Short exercise:
Reproduce each of the following rows word for word, with no changes.

>> BEGIN Dataset excerpts

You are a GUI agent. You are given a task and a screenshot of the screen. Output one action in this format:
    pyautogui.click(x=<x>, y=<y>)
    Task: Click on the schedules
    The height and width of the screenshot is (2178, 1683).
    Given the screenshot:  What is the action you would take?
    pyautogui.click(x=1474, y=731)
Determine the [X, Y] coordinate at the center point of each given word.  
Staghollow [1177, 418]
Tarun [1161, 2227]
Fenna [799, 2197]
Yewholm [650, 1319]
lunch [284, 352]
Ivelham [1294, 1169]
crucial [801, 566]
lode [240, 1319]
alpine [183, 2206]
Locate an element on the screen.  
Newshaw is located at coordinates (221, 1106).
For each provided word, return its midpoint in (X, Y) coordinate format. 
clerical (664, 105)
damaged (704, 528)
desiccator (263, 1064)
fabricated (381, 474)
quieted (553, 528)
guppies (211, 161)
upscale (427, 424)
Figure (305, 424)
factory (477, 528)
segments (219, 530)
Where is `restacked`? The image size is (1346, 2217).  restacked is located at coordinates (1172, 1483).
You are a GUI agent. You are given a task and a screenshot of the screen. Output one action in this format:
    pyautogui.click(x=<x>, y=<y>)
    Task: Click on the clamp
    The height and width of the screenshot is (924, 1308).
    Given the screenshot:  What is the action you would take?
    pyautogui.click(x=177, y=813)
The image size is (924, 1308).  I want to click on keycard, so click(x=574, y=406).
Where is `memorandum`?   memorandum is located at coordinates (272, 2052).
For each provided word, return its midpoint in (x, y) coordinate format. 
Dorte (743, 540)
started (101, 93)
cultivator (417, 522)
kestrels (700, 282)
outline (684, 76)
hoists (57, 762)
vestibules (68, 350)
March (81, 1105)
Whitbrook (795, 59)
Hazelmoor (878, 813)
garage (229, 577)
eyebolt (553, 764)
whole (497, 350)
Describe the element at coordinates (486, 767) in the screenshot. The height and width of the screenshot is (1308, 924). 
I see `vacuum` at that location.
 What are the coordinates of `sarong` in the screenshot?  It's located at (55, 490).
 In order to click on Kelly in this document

>> END Dataset excerpts

Expected answer:
You are a GUI agent. You are given a task and a screenshot of the screen. Output one action in this format:
    pyautogui.click(x=<x>, y=<y>)
    Task: Click on the schedules
    The height and width of the screenshot is (2178, 1683).
    Given the screenshot:  What is the action you would take?
    pyautogui.click(x=1474, y=731)
Determine the [X, Y] coordinate at the center point of each given word.  
Staghollow [1177, 418]
Tarun [1161, 2227]
Fenna [799, 2197]
Yewholm [650, 1319]
lunch [284, 352]
Ivelham [1294, 1169]
crucial [801, 566]
lode [240, 1319]
alpine [183, 2206]
Locate an element on the screen.  
Newshaw is located at coordinates (221, 1106).
For each provided word, return its midpoint in (X, Y) coordinate format. 
clerical (664, 105)
damaged (704, 528)
desiccator (263, 1064)
fabricated (381, 474)
quieted (553, 528)
guppies (211, 161)
upscale (427, 424)
Figure (305, 424)
factory (477, 528)
segments (219, 530)
Where is `restacked`? The image size is (1346, 2217).  restacked is located at coordinates (1172, 1483).
You are a GUI agent. You are given a task and a screenshot of the screen. Output one action in this format:
    pyautogui.click(x=<x>, y=<y>)
    Task: Click on the clamp
    The height and width of the screenshot is (924, 1308).
    Given the screenshot:  What is the action you would take?
    pyautogui.click(x=177, y=813)
The image size is (924, 1308).  I want to click on keycard, so click(x=574, y=406).
Where is `memorandum`?   memorandum is located at coordinates (272, 2052).
For each provided word, return its midpoint in (x, y) coordinate format. 
Dorte (743, 540)
started (101, 93)
cultivator (417, 522)
kestrels (700, 282)
outline (684, 76)
hoists (57, 762)
vestibules (68, 350)
March (81, 1105)
Whitbrook (795, 59)
Hazelmoor (878, 813)
garage (229, 577)
eyebolt (553, 764)
whole (497, 350)
Describe the element at coordinates (486, 767) in the screenshot. The height and width of the screenshot is (1308, 924). 
I see `vacuum` at that location.
 What are the coordinates of `sarong` in the screenshot?  It's located at (55, 490).
 In order to click on Kelly in this document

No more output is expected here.